== Working data

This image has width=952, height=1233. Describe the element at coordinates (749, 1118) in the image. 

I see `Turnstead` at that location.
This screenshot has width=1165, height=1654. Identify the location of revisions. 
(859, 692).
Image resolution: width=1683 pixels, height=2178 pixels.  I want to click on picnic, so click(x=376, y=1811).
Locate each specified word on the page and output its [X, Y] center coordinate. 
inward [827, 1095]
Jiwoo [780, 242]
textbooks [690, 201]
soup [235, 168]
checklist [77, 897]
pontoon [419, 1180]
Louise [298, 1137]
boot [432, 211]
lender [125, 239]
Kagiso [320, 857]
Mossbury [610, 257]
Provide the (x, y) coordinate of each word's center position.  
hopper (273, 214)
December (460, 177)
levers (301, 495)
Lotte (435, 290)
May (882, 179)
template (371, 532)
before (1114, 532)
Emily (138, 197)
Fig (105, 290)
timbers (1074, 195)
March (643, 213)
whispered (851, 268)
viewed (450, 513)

====

## Task objective
Please turn the lines in the records above, starting at the line that contains "pontoon [419, 1180]" and ending at the line that contains "whispered (851, 268)", into a numbered list, leaving out any blank lines.

## The output
1. pontoon [419, 1180]
2. Louise [298, 1137]
3. boot [432, 211]
4. lender [125, 239]
5. Kagiso [320, 857]
6. Mossbury [610, 257]
7. Provide the (x, y) coordinate of each word's center position.  
8. hopper (273, 214)
9. December (460, 177)
10. levers (301, 495)
11. Lotte (435, 290)
12. May (882, 179)
13. template (371, 532)
14. before (1114, 532)
15. Emily (138, 197)
16. Fig (105, 290)
17. timbers (1074, 195)
18. March (643, 213)
19. whispered (851, 268)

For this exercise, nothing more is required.